DESCRIPTION OF THE TASK:
Leave out every picture, and restate word for word only the lines from the one containing "none -> blue brick J2 level 1" through the end of the material.

━━━━━━━━━━━━━━━━━━━━

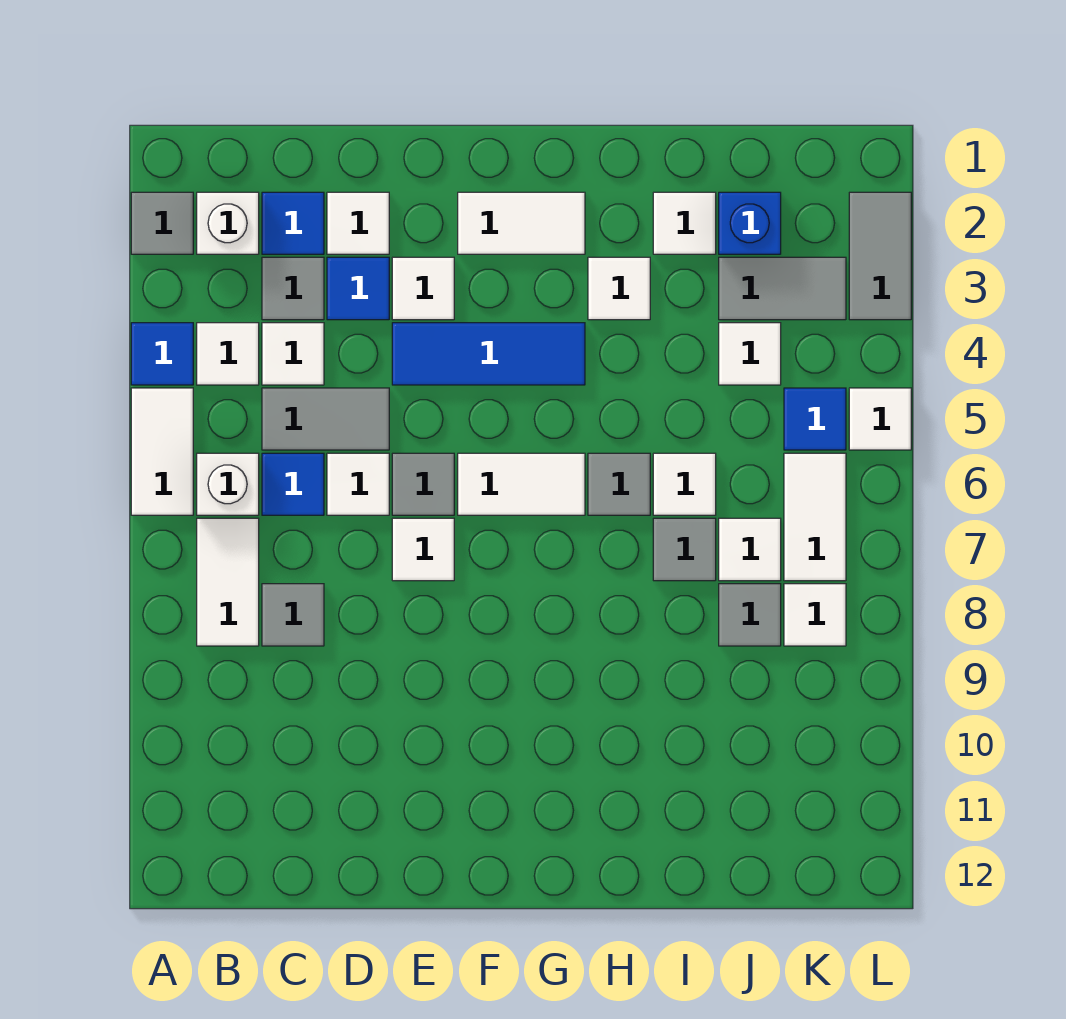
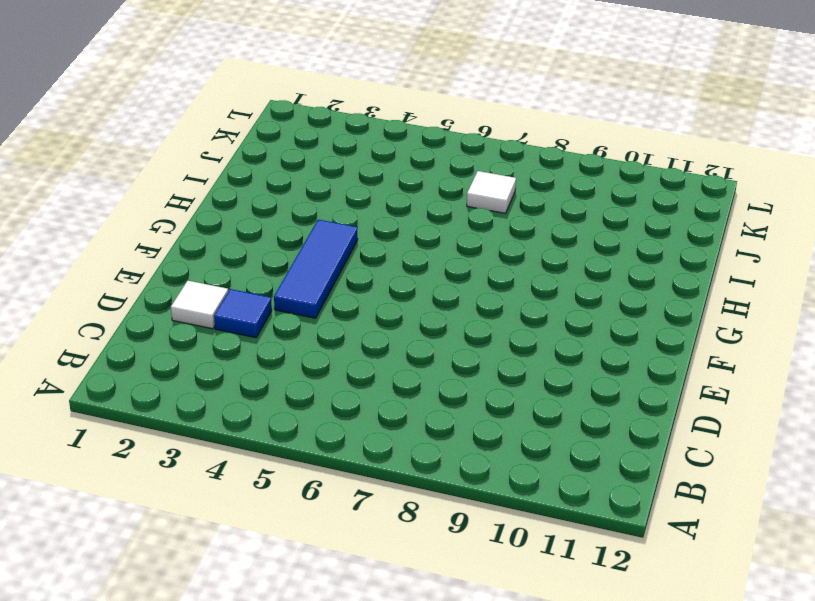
none -> grey tile A2 level 1
none -> blue tile A4 level 1
none -> white tile A5:A6 level 1
none -> white brick B2 level 1

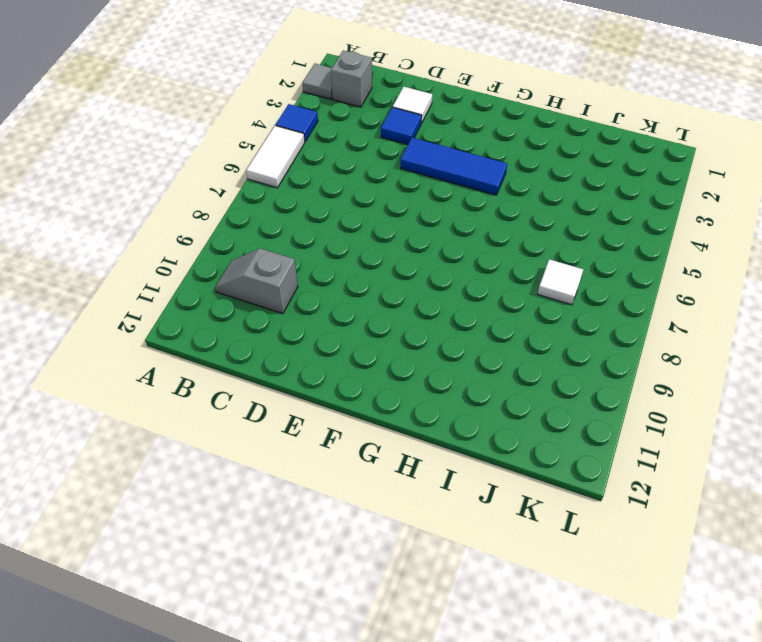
grey brick B2 level 1 -> white brick B2 level 1
grey slope B10:C10 level 1 top C -> none
none -> white tile B4 level 1
none -> white brick B6 level 1
none -> white tile B7:B8 level 1
none -> blue tile C2 level 1

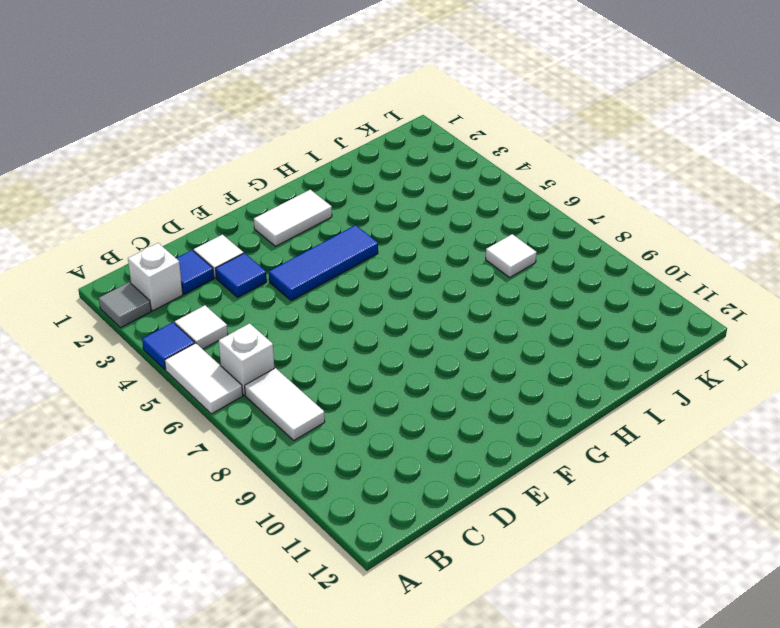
none -> grey tile C3 level 1
none -> white tile C4 level 1
none -> grey tile C5:D5 level 1
none -> blue tile C6 level 1

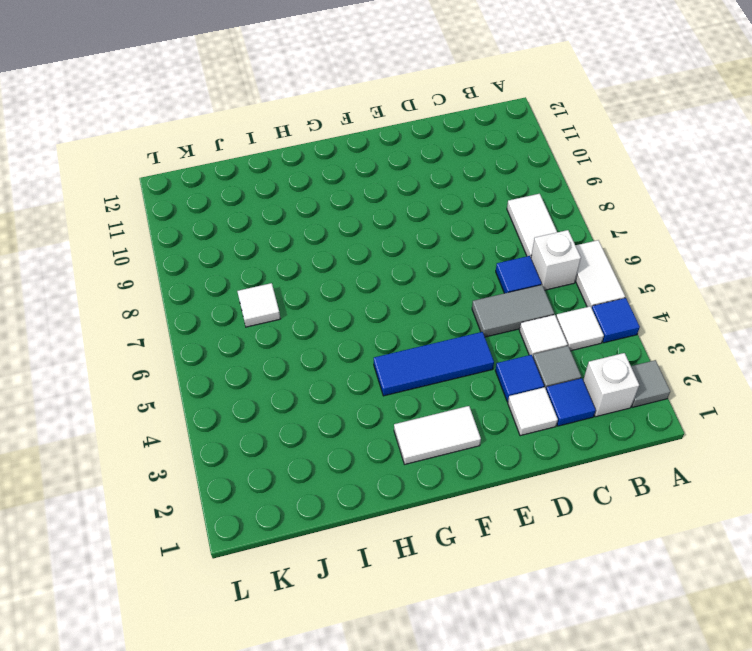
none -> grey tile C8 level 1
none -> white tile D6 level 1
none -> white tile E3 level 1
none -> grey tile E6 level 1

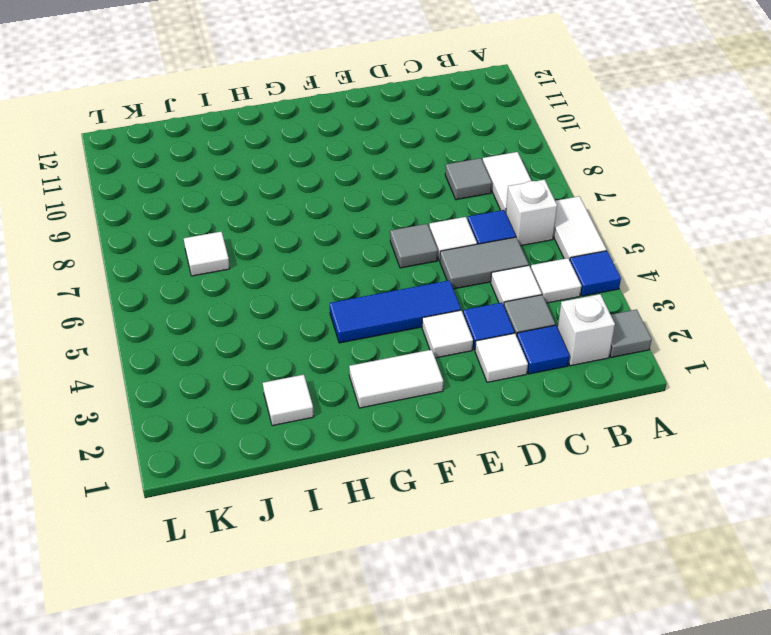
none -> white tile E7 level 1
none -> white tile F6:G6 level 1
none -> white tile H3 level 1
none -> grey tile H6 level 1

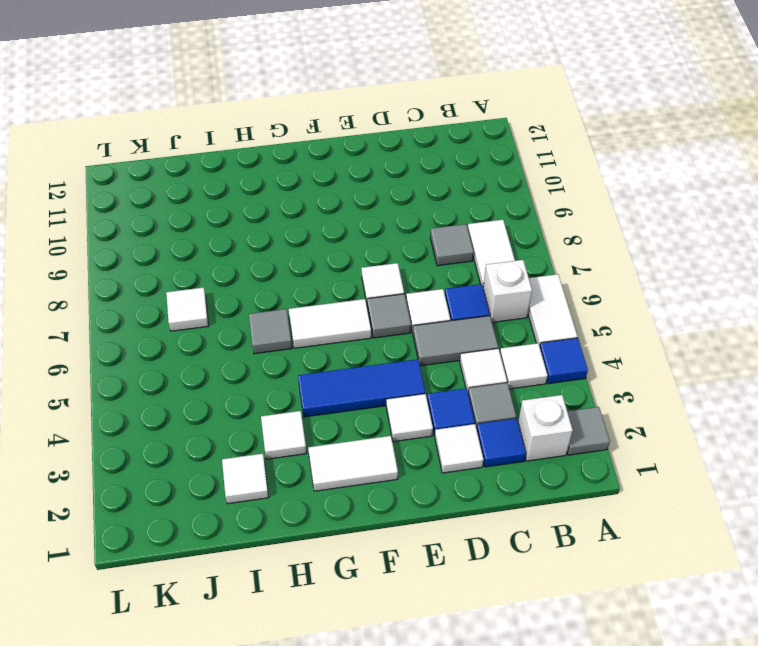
none -> white tile I6 level 1
none -> grey tile I7 level 1
none -> blue brick J2 level 1
none -> grey tile J3:K3 level 1

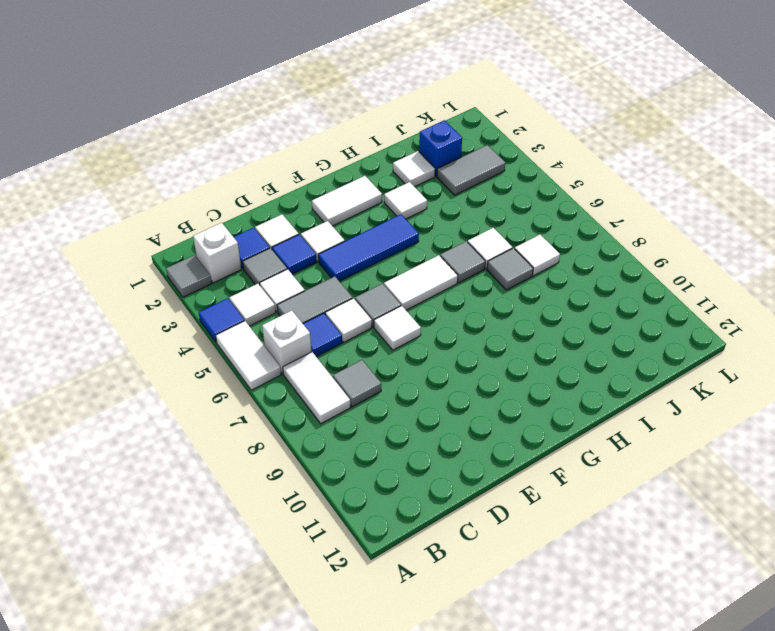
none -> white tile J4 level 1
none -> grey tile J8 level 1
none -> blue tile K5 level 1
none -> white tile K6:K7 level 1

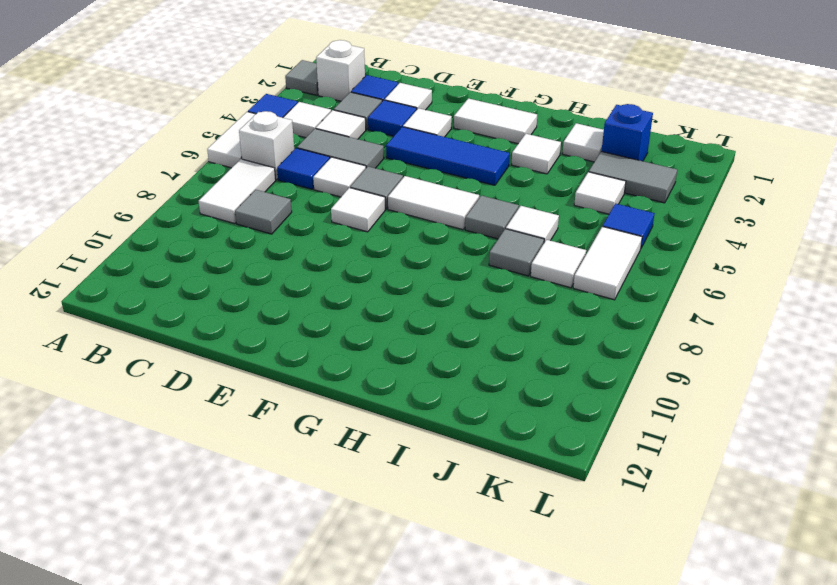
none -> grey tile J8 level 1
none -> white tile K8 level 1
none -> grey tile L2:L3 level 1
none -> white tile L5 level 1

━━━━━━━━━━━━━━━━━━━━

ANSWER FOR THIS EXERCISE:
none -> blue brick J2 level 1
none -> grey tile J3:K3 level 1

none -> white tile J4 level 1
none -> grey tile J8 level 1
none -> blue tile K5 level 1
none -> white tile K6:K7 level 1

none -> grey tile J8 level 1
none -> white tile K8 level 1
none -> grey tile L2:L3 level 1
none -> white tile L5 level 1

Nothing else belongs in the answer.